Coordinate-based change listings

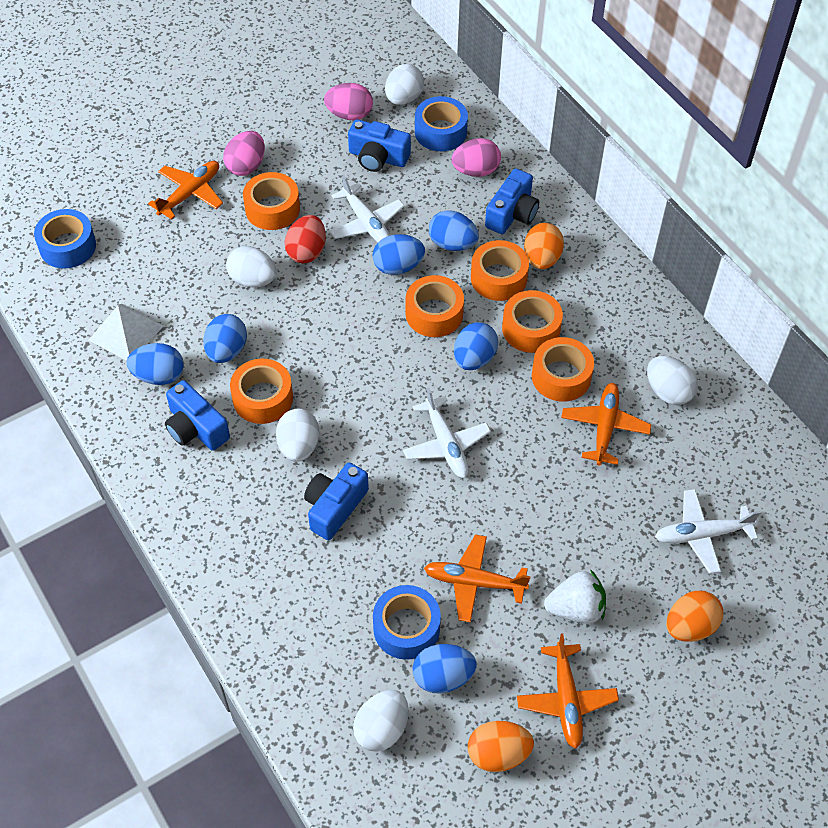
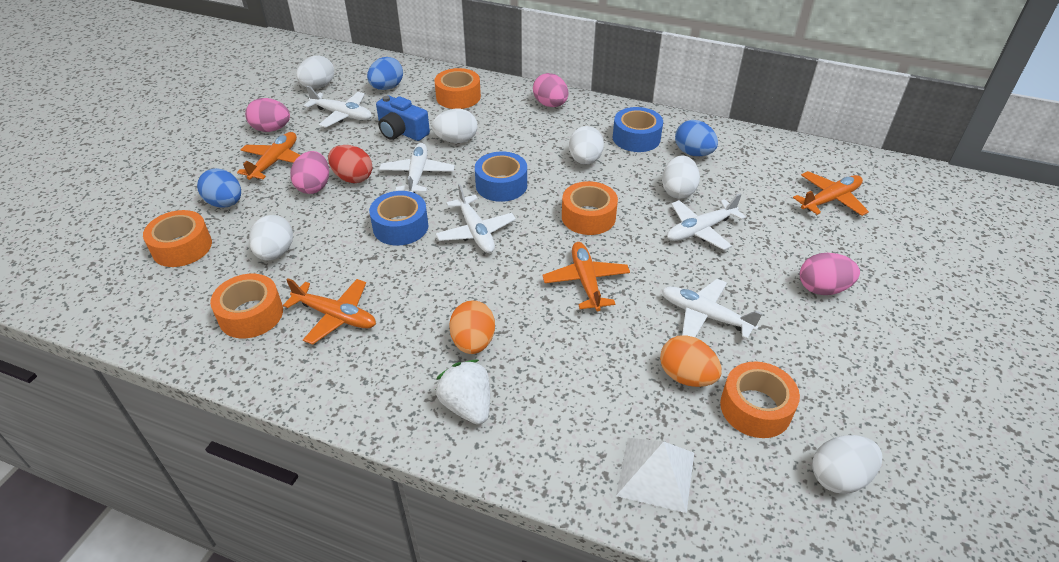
blue camera: 4 -> 1
blue egg: 6 -> 3
orange egg: 3 -> 2
orange tape: 6 -> 5
pink egg: 3 -> 4
white egg: 5 -> 6
white plane: 3 -> 5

# WHAT NEEDS TO BE DONE:
Pictures are to be left out, while the records are copied word for word.

# OUTPUT FOR THIS TASK:
blue camera: 4 -> 1
blue egg: 6 -> 3
orange egg: 3 -> 2
orange tape: 6 -> 5
pink egg: 3 -> 4
white egg: 5 -> 6
white plane: 3 -> 5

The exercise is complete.